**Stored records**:
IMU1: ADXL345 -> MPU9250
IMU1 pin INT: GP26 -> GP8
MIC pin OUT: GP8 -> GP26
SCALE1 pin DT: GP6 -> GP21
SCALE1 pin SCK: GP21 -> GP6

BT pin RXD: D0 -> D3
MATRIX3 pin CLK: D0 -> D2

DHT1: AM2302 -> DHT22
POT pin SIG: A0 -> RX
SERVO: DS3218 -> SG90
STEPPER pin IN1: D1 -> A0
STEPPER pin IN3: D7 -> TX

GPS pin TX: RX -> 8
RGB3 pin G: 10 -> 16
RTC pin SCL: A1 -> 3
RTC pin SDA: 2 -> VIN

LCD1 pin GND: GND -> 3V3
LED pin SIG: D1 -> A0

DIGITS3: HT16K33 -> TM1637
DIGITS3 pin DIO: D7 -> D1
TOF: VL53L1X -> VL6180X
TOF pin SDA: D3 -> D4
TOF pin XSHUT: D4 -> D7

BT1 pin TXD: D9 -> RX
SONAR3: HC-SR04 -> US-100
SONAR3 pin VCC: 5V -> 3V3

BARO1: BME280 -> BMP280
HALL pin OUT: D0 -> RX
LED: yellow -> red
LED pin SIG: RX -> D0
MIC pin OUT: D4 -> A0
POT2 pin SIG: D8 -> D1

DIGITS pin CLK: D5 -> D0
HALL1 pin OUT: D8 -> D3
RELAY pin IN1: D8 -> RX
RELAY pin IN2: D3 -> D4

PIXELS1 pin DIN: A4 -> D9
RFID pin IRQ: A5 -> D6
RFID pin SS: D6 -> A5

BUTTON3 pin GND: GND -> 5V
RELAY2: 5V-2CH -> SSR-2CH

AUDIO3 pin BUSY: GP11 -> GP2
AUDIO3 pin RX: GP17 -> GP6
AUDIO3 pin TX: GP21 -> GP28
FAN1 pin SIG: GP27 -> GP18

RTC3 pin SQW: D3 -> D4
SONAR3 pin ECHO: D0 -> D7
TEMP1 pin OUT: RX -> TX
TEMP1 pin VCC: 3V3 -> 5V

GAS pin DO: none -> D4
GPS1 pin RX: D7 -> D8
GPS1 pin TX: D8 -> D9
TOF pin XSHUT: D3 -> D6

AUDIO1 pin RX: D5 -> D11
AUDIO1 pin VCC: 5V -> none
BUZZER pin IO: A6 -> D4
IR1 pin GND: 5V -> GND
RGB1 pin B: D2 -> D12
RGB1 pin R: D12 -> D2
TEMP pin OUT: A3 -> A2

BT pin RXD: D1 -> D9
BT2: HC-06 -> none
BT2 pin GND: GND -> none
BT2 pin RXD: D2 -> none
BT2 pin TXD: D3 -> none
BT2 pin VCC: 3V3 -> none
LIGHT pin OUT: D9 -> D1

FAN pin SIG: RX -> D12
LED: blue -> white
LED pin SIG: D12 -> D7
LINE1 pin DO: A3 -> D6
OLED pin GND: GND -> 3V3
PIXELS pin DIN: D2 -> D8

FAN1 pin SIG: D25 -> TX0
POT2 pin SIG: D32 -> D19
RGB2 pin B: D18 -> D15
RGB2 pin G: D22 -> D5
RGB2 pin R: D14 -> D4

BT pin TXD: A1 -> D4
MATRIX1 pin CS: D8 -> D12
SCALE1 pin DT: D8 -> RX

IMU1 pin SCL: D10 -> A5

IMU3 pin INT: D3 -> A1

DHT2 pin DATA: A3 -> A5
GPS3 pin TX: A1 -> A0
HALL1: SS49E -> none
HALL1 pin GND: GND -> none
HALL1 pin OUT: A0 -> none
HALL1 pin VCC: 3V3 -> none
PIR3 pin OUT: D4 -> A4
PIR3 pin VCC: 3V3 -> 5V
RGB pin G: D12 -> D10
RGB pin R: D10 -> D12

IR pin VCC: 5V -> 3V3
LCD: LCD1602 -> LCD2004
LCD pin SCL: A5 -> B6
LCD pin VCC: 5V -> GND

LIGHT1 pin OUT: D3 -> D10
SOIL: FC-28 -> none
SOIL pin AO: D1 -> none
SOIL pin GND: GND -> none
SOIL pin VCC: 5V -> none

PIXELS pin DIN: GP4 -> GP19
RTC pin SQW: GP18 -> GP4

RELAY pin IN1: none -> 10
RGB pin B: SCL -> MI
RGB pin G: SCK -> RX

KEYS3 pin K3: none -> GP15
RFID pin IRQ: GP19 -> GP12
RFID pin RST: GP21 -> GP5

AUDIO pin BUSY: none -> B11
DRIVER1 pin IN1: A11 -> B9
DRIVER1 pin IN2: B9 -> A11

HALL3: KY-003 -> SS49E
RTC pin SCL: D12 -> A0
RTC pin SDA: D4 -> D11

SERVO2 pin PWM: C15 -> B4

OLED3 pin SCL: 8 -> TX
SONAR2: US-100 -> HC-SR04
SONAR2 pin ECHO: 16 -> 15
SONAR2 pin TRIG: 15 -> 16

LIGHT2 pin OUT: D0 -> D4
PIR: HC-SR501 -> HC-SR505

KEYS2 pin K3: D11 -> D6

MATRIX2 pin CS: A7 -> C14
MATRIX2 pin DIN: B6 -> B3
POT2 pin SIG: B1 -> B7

**EXERCISE**: The total, and nothing more: how many lines in the entries contain "STEPPER"?

**ANSWER BOX**: 2